#### [DATA FOR REVIEW]
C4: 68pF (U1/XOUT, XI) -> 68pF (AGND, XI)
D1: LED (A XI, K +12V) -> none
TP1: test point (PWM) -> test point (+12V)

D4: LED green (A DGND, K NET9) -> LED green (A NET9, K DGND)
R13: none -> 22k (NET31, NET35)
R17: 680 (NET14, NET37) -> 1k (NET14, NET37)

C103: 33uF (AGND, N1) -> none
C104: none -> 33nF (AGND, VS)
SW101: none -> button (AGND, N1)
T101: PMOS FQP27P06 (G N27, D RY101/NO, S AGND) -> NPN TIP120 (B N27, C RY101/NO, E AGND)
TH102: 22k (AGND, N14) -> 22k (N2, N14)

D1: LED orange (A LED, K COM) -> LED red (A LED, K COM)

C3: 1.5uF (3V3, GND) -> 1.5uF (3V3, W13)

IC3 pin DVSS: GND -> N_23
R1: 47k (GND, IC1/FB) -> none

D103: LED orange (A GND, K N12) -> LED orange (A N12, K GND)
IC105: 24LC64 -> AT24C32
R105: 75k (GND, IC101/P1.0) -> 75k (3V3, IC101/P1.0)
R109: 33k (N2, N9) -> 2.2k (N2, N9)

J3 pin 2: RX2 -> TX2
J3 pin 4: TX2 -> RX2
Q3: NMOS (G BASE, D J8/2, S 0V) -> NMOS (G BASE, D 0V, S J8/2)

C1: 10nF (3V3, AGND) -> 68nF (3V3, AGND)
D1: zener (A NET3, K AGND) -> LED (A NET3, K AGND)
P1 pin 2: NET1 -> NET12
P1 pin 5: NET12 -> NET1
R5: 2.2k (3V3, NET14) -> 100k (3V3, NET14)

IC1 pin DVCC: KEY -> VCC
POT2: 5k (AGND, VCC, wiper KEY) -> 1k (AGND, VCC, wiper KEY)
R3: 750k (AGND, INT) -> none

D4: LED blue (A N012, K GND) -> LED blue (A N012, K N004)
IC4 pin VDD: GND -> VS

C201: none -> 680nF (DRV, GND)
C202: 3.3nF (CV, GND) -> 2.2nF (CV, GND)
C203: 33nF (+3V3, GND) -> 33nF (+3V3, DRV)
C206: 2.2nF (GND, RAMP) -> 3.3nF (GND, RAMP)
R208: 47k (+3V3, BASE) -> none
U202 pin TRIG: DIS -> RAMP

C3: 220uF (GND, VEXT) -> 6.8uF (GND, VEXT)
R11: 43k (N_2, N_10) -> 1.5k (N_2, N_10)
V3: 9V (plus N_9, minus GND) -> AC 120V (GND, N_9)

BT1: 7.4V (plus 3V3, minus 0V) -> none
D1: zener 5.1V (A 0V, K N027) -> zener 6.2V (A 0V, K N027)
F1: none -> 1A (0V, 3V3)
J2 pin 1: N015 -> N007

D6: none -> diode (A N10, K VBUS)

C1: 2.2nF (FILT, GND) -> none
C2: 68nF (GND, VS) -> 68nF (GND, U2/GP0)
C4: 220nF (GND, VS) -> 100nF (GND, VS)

#### [TASK REQUIREMENTS]
In the material above, how many lines include the word "AGND"? Answer with the number only.

#### [YOUR SOLUTION]
10